[[ Given records open ]]
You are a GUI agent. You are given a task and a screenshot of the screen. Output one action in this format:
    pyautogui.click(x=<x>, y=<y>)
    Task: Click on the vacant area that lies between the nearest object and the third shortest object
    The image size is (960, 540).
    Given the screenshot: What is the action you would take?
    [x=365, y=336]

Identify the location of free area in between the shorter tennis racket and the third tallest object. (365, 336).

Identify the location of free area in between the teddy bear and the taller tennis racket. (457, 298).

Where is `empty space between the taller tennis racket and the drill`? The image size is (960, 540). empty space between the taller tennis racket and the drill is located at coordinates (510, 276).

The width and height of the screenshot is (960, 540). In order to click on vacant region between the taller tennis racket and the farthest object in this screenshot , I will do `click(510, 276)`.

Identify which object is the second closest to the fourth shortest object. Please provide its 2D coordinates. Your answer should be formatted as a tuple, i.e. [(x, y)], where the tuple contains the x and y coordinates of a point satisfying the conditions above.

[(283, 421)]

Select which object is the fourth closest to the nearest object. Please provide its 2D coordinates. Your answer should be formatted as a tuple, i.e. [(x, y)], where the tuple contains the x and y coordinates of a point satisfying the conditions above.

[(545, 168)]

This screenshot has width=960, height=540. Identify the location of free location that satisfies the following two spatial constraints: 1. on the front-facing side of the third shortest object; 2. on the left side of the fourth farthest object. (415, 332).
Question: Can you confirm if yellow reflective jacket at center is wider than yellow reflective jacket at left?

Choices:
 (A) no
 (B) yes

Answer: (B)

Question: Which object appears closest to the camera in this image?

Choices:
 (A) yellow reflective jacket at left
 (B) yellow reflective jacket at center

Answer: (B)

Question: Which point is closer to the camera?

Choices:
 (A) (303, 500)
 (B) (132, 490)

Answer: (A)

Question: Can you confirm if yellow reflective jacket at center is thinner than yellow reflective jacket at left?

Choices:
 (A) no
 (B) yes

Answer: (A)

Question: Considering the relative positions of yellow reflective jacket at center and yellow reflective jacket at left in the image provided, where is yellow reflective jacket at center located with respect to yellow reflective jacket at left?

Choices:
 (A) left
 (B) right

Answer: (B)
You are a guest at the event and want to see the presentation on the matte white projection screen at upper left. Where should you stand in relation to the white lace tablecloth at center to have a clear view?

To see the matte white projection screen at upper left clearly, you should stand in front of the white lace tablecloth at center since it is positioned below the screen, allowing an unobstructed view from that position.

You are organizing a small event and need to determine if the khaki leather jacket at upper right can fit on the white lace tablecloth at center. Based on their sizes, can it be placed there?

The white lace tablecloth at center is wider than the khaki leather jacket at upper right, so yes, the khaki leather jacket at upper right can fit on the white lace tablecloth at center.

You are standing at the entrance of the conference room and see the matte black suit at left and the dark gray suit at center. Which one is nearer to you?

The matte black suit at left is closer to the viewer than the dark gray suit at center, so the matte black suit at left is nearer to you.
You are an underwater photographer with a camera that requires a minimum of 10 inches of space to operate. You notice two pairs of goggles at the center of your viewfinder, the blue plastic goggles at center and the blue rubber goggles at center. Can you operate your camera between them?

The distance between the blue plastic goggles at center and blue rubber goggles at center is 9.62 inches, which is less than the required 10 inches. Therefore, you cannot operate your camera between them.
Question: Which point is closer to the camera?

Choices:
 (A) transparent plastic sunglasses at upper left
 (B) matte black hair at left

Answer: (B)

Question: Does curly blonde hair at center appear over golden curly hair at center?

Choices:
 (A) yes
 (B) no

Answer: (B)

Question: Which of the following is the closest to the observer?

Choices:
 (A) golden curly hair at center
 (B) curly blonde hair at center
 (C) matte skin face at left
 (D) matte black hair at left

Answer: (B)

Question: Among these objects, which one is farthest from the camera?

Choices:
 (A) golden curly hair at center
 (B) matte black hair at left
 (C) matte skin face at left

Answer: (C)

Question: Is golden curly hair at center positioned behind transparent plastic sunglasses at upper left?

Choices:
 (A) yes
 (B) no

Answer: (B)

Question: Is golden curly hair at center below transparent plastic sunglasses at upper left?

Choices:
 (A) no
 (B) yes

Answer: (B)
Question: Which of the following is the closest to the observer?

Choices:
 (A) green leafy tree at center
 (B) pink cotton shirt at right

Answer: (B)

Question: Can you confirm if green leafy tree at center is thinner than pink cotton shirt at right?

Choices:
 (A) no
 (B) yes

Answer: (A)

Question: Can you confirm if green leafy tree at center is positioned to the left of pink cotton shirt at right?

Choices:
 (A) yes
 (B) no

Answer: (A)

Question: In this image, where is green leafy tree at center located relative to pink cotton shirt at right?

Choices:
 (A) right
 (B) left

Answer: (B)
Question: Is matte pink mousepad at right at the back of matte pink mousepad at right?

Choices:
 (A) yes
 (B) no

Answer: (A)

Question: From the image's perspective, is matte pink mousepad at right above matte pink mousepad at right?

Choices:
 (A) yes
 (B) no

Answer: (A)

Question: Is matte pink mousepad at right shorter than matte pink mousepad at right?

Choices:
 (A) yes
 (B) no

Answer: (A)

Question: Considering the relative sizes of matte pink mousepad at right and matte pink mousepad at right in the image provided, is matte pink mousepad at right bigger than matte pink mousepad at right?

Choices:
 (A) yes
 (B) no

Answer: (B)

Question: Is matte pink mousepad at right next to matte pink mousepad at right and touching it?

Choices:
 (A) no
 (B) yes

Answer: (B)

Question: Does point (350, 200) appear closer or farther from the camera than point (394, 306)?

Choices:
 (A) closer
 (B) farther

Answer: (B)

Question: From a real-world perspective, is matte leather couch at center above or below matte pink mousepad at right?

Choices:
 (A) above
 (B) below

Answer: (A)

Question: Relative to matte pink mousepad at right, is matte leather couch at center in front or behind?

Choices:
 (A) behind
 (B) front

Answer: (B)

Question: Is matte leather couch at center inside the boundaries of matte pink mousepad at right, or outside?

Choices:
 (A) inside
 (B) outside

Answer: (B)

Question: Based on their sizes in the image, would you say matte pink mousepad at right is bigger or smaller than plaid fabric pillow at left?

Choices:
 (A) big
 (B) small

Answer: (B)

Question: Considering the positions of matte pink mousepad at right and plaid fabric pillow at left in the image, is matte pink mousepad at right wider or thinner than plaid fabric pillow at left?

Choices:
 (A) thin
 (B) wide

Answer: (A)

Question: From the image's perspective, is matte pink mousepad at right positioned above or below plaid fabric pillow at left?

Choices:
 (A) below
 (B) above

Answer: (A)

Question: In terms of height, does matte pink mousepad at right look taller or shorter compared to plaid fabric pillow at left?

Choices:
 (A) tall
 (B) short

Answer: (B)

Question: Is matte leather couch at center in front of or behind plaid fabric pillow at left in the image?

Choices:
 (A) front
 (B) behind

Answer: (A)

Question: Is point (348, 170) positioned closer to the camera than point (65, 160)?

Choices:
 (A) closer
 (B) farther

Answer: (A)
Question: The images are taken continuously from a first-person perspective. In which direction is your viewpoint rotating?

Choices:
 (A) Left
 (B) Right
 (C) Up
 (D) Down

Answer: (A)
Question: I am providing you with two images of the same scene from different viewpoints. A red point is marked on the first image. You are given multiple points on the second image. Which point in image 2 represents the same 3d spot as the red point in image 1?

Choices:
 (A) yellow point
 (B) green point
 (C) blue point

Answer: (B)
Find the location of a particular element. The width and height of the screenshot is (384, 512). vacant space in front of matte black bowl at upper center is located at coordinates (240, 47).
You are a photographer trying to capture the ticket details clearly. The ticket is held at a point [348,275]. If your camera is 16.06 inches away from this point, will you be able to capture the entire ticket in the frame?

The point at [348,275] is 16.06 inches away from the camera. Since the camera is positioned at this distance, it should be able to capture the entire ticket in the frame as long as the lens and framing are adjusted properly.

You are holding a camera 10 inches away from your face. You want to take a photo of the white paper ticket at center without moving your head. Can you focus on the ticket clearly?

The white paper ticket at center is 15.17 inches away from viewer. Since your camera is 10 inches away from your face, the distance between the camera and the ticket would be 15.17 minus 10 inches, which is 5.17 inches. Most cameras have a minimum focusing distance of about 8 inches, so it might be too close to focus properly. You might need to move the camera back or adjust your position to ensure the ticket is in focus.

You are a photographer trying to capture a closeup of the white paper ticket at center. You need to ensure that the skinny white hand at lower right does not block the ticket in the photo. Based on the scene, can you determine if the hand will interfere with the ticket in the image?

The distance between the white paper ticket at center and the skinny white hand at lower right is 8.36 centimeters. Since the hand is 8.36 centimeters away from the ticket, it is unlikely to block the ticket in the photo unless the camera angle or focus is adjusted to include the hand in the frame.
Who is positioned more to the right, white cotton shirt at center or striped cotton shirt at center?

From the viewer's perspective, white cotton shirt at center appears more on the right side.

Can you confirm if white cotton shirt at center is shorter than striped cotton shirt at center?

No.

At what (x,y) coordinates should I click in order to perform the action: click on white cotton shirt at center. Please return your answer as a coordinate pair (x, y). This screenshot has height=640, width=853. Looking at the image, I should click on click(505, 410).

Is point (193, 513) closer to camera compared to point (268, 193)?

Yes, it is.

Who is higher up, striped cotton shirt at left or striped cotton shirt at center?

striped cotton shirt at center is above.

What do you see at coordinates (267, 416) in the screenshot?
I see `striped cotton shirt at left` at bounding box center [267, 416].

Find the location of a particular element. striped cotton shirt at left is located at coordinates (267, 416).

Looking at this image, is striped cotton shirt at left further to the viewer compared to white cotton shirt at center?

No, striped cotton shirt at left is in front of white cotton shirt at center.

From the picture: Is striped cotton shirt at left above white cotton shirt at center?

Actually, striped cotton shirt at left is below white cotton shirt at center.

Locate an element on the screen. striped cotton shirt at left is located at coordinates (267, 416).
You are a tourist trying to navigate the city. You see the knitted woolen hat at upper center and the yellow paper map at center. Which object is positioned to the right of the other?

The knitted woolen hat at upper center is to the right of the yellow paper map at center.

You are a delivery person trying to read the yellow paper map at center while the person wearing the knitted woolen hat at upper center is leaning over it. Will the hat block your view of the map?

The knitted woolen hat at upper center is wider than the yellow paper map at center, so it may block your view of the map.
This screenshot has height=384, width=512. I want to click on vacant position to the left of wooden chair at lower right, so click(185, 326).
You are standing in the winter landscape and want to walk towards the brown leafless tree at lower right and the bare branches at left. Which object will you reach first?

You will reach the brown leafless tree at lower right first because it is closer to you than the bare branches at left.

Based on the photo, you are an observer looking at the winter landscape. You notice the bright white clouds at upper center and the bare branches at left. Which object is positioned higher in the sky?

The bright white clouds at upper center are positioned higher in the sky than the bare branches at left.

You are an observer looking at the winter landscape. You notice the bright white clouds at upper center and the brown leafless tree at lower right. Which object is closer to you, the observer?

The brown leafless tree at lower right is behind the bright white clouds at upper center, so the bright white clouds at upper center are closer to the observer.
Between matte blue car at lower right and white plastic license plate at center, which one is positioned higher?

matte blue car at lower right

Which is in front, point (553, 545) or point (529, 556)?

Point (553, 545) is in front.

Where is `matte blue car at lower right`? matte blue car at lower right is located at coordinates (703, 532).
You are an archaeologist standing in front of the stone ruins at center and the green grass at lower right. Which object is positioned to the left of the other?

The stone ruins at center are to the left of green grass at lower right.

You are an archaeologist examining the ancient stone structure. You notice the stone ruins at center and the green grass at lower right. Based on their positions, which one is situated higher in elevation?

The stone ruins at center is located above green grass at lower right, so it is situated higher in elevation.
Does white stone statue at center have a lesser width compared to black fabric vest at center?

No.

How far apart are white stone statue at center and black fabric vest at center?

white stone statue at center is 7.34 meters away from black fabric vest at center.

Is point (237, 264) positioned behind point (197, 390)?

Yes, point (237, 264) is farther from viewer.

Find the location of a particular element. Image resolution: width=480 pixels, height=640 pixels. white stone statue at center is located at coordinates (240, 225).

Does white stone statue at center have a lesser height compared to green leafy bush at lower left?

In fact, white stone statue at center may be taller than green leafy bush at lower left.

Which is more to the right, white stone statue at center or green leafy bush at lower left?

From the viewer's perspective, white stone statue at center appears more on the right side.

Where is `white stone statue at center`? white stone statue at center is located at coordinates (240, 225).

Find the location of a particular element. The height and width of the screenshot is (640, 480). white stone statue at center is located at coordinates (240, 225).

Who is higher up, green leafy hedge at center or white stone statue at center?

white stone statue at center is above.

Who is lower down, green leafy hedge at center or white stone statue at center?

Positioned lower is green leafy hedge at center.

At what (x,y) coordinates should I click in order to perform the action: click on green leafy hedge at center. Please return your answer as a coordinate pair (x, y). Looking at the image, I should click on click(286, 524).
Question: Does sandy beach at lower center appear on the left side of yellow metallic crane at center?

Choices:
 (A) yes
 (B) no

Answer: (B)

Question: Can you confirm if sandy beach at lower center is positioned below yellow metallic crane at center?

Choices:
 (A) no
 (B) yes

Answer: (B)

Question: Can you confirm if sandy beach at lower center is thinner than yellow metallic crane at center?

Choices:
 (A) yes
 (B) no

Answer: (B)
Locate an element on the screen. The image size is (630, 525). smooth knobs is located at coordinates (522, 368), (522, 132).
[[ Given records closed ]]
Problem requirements: Copy out the rows above, beginning with the line that contains "Based on the photo, you" and ending after the line that contains "In fact, white", with every line kept unchanged.

Solution to this task:
Based on the photo, you are an observer looking at the winter landscape. You notice the bright white clouds at upper center and the bare branches at left. Which object is positioned higher in the sky?

The bright white clouds at upper center are positioned higher in the sky than the bare branches at left.

You are an observer looking at the winter landscape. You notice the bright white clouds at upper center and the brown leafless tree at lower right. Which object is closer to you, the observer?

The brown leafless tree at lower right is behind the bright white clouds at upper center, so the bright white clouds at upper center are closer to the observer.
Between matte blue car at lower right and white plastic license plate at center, which one is positioned higher?

matte blue car at lower right

Which is in front, point (553, 545) or point (529, 556)?

Point (553, 545) is in front.

Where is `matte blue car at lower right`? matte blue car at lower right is located at coordinates (703, 532).
You are an archaeologist standing in front of the stone ruins at center and the green grass at lower right. Which object is positioned to the left of the other?

The stone ruins at center are to the left of green grass at lower right.

You are an archaeologist examining the ancient stone structure. You notice the stone ruins at center and the green grass at lower right. Based on their positions, which one is situated higher in elevation?

The stone ruins at center is located above green grass at lower right, so it is situated higher in elevation.
Does white stone statue at center have a lesser width compared to black fabric vest at center?

No.

How far apart are white stone statue at center and black fabric vest at center?

white stone statue at center is 7.34 meters away from black fabric vest at center.

Is point (237, 264) positioned behind point (197, 390)?

Yes, point (237, 264) is farther from viewer.

Find the location of a particular element. Image resolution: width=480 pixels, height=640 pixels. white stone statue at center is located at coordinates (240, 225).

Does white stone statue at center have a lesser height compared to green leafy bush at lower left?

In fact, white stone statue at center may be taller than green leafy bush at lower left.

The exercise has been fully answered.